# [ASSIGNMENT]
Return the lines below that carry the word "none".

*** TASK DATA ***

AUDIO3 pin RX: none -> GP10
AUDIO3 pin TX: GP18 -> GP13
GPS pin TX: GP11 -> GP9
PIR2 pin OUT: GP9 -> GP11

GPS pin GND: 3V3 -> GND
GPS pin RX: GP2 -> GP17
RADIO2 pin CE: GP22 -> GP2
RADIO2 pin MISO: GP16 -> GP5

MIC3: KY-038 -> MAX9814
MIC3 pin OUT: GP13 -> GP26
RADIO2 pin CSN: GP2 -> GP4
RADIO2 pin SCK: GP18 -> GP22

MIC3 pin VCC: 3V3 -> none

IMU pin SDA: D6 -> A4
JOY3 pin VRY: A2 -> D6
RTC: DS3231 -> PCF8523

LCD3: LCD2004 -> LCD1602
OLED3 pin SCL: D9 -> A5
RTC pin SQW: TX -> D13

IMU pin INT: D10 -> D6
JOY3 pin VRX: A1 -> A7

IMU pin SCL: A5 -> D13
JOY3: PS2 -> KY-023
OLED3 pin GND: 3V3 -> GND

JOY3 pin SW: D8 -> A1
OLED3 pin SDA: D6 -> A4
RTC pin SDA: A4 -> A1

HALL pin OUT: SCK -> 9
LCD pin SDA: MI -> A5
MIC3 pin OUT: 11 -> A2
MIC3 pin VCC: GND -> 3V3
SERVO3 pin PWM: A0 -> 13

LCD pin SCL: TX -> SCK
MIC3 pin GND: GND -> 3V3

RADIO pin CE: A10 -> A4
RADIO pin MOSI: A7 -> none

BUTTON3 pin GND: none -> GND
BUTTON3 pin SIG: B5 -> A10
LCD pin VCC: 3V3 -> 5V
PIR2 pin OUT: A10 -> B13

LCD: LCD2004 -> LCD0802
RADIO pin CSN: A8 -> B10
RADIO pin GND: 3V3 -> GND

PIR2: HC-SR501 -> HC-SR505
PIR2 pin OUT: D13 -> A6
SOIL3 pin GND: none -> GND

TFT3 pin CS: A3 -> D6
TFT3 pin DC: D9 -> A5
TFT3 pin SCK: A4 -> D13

*** End of TASK DATA ***

# [OUTPUT OF THE EXERCISE]
AUDIO3 pin RX: none -> GP10
MIC3 pin VCC: 3V3 -> none
RADIO pin MOSI: A7 -> none
BUTTON3 pin GND: none -> GND
SOIL3 pin GND: none -> GND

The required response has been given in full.